**Source material**.
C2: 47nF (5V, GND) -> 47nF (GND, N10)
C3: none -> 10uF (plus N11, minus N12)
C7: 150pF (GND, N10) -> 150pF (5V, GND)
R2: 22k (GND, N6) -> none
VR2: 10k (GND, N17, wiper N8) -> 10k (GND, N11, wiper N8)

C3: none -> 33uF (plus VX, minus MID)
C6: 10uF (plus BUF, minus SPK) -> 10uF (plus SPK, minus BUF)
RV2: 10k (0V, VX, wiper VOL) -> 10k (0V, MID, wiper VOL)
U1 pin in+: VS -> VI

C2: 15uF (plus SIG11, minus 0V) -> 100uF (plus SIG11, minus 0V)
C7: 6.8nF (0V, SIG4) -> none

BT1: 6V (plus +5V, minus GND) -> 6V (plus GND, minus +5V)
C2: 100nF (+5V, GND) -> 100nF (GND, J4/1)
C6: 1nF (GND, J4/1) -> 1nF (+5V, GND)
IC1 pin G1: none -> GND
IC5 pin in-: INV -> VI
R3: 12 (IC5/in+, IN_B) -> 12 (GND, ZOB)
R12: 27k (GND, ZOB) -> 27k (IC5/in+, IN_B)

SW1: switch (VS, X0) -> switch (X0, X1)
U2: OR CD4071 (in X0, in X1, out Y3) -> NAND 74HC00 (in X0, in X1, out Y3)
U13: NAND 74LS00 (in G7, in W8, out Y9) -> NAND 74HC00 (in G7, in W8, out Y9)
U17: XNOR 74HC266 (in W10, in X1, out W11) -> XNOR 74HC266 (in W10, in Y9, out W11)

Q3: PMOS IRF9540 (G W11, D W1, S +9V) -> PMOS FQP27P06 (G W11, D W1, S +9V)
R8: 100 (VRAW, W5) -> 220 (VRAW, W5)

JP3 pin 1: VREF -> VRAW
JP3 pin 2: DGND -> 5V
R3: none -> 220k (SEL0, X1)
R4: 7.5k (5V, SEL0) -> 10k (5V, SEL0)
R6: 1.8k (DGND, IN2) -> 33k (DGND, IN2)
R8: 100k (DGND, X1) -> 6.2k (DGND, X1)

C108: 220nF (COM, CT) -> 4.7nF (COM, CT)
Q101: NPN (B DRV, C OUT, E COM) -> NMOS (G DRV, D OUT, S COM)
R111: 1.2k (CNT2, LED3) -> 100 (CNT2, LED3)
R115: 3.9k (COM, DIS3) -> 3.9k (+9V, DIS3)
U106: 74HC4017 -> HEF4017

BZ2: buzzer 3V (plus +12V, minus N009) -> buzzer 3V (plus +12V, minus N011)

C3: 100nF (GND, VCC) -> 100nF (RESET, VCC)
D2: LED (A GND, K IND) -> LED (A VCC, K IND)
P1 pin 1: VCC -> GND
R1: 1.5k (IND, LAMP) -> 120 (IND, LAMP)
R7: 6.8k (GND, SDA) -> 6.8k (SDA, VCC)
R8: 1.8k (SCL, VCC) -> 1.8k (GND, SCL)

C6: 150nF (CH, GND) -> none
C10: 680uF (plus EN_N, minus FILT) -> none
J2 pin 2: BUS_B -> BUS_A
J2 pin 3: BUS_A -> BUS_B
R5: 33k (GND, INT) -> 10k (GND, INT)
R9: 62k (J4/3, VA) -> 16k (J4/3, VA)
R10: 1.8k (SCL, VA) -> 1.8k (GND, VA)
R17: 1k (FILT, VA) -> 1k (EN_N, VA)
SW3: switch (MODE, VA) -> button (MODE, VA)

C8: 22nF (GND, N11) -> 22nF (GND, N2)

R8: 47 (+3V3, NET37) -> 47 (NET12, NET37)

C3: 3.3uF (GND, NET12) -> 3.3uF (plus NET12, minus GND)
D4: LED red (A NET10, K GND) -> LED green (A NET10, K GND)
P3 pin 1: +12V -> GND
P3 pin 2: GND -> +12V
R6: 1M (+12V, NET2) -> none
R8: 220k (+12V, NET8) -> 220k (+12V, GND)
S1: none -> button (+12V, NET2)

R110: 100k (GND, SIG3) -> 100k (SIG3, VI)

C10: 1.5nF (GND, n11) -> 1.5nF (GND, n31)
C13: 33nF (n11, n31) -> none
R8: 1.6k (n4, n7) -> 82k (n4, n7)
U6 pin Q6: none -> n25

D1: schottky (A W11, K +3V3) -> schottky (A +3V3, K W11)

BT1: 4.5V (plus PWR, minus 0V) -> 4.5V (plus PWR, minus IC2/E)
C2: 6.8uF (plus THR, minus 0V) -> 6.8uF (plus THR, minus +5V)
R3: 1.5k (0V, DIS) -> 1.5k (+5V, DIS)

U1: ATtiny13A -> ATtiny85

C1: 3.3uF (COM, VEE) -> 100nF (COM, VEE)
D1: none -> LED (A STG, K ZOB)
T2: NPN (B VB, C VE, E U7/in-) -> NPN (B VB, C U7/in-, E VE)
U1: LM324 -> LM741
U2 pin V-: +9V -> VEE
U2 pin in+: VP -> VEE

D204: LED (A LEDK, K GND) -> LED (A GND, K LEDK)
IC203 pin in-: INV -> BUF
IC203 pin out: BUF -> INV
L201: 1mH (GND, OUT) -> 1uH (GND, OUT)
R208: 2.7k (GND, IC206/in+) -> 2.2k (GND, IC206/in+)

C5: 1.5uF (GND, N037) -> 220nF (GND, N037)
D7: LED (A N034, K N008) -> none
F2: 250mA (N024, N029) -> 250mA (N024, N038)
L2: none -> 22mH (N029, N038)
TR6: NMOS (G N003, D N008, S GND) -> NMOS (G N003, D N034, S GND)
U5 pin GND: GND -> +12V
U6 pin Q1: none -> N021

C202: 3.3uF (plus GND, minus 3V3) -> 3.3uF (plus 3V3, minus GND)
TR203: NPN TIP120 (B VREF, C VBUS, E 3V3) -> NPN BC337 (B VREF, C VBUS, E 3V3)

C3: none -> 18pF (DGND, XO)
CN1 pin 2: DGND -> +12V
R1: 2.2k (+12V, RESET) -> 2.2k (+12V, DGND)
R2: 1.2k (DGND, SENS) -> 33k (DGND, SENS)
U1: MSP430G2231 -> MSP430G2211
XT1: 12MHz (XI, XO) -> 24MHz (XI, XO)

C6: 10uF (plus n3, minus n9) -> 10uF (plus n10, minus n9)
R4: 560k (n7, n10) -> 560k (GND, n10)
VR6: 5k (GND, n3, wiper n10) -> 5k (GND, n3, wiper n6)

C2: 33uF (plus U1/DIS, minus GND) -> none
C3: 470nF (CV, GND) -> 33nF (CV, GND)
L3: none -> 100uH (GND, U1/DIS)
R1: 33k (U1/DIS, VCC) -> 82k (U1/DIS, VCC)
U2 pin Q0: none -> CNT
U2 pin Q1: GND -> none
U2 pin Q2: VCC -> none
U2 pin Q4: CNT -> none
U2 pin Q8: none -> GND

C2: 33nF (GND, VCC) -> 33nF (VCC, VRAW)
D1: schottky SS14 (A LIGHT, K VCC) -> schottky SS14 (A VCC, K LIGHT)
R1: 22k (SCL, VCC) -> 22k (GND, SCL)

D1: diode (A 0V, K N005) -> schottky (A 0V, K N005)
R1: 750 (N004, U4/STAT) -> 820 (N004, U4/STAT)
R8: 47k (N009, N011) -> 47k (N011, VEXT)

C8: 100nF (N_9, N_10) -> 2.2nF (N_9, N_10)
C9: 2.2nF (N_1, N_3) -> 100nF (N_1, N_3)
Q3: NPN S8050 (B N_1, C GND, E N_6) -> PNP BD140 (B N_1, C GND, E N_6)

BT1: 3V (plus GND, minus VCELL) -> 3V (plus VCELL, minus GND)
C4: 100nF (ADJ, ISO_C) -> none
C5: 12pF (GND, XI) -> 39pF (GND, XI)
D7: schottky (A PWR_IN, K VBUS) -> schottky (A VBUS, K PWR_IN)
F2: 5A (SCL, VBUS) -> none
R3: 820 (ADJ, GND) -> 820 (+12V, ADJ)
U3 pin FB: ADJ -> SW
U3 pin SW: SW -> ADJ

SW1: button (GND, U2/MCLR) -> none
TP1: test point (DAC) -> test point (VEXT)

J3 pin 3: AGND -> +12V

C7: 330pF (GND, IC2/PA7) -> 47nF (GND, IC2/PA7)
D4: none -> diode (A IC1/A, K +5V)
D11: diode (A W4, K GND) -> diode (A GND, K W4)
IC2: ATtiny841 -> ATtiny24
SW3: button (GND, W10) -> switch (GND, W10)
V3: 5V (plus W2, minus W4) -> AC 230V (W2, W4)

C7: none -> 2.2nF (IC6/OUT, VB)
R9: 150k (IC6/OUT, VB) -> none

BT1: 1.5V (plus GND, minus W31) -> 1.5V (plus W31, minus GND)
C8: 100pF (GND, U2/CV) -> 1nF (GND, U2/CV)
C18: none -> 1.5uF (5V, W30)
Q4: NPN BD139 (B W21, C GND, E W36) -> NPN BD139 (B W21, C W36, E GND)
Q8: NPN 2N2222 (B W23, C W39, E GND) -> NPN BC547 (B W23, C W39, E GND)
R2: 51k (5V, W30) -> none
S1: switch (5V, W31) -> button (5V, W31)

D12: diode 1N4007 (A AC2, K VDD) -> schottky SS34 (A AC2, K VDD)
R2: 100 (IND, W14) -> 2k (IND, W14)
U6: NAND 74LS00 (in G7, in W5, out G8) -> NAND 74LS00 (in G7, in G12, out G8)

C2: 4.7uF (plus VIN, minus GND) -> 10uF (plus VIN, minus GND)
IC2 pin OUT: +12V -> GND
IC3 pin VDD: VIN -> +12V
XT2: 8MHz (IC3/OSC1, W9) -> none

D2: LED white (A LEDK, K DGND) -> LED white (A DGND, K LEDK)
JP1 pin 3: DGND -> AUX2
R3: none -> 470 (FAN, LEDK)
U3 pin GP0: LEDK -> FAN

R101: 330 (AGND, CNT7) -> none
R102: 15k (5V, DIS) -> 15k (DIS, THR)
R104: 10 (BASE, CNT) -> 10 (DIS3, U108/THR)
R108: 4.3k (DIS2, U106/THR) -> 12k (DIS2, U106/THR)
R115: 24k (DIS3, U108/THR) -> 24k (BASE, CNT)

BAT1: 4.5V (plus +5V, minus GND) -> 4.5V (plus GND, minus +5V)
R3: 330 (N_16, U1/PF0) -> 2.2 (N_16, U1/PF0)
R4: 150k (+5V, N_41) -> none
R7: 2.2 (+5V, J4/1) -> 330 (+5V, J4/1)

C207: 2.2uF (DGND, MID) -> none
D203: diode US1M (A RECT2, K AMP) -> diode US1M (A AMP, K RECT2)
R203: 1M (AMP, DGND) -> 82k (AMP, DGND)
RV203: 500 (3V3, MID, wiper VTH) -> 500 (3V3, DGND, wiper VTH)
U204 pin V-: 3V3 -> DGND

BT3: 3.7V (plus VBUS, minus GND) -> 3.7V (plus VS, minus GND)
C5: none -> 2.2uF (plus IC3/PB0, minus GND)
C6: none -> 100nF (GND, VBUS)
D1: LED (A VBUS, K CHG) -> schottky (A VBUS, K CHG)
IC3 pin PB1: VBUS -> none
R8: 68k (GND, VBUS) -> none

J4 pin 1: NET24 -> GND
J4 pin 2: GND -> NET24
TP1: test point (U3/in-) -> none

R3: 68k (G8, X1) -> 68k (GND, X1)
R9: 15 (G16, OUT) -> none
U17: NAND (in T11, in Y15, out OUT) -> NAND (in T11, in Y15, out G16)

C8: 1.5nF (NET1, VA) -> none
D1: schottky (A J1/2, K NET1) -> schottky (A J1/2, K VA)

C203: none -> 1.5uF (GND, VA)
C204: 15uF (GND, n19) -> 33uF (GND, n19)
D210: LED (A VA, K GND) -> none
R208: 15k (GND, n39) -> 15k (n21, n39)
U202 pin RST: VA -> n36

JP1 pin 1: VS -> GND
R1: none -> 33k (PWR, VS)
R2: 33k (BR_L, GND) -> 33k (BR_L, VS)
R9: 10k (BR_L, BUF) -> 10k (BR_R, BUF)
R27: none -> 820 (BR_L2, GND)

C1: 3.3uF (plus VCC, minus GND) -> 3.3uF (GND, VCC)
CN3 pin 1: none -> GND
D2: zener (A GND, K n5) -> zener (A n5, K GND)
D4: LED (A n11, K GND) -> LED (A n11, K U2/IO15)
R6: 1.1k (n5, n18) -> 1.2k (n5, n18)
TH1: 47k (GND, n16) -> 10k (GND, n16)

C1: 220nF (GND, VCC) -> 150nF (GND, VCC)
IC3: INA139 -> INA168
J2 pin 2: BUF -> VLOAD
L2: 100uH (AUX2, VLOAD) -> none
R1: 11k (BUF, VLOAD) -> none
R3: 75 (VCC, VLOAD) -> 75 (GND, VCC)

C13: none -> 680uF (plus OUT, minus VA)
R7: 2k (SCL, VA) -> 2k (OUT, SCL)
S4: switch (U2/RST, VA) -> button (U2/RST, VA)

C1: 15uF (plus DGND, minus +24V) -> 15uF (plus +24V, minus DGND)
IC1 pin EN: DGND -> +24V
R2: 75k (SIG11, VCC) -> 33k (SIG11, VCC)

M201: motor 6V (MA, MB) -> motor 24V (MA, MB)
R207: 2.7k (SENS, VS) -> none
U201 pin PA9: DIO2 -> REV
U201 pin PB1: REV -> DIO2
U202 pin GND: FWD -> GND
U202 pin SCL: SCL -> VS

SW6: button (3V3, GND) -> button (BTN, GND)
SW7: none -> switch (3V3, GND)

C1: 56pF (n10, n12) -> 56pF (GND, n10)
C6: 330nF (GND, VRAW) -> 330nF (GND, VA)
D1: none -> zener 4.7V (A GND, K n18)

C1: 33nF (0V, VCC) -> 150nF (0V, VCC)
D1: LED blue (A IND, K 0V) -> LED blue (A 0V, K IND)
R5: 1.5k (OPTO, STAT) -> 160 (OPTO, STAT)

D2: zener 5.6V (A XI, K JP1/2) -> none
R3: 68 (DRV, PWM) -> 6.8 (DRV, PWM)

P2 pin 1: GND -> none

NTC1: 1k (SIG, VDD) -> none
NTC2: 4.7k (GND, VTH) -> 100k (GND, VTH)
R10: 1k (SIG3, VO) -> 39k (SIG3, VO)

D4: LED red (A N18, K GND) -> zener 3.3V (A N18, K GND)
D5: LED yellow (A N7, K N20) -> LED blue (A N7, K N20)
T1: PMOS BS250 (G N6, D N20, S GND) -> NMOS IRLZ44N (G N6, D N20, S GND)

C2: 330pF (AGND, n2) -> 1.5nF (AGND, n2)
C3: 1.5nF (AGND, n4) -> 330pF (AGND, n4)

**Directions**. Take the listing above and repeat exactly the lines from the one containing "SW1: switch (VS, X0) -> switch (X0, X1)" through the one containing "C6: 150nF (CH, GND) -> none", both included.

**Exercise answer**.
SW1: switch (VS, X0) -> switch (X0, X1)
U2: OR CD4071 (in X0, in X1, out Y3) -> NAND 74HC00 (in X0, in X1, out Y3)
U13: NAND 74LS00 (in G7, in W8, out Y9) -> NAND 74HC00 (in G7, in W8, out Y9)
U17: XNOR 74HC266 (in W10, in X1, out W11) -> XNOR 74HC266 (in W10, in Y9, out W11)

Q3: PMOS IRF9540 (G W11, D W1, S +9V) -> PMOS FQP27P06 (G W11, D W1, S +9V)
R8: 100 (VRAW, W5) -> 220 (VRAW, W5)

JP3 pin 1: VREF -> VRAW
JP3 pin 2: DGND -> 5V
R3: none -> 220k (SEL0, X1)
R4: 7.5k (5V, SEL0) -> 10k (5V, SEL0)
R6: 1.8k (DGND, IN2) -> 33k (DGND, IN2)
R8: 100k (DGND, X1) -> 6.2k (DGND, X1)

C108: 220nF (COM, CT) -> 4.7nF (COM, CT)
Q101: NPN (B DRV, C OUT, E COM) -> NMOS (G DRV, D OUT, S COM)
R111: 1.2k (CNT2, LED3) -> 100 (CNT2, LED3)
R115: 3.9k (COM, DIS3) -> 3.9k (+9V, DIS3)
U106: 74HC4017 -> HEF4017

BZ2: buzzer 3V (plus +12V, minus N009) -> buzzer 3V (plus +12V, minus N011)

C3: 100nF (GND, VCC) -> 100nF (RESET, VCC)
D2: LED (A GND, K IND) -> LED (A VCC, K IND)
P1 pin 1: VCC -> GND
R1: 1.5k (IND, LAMP) -> 120 (IND, LAMP)
R7: 6.8k (GND, SDA) -> 6.8k (SDA, VCC)
R8: 1.8k (SCL, VCC) -> 1.8k (GND, SCL)

C6: 150nF (CH, GND) -> none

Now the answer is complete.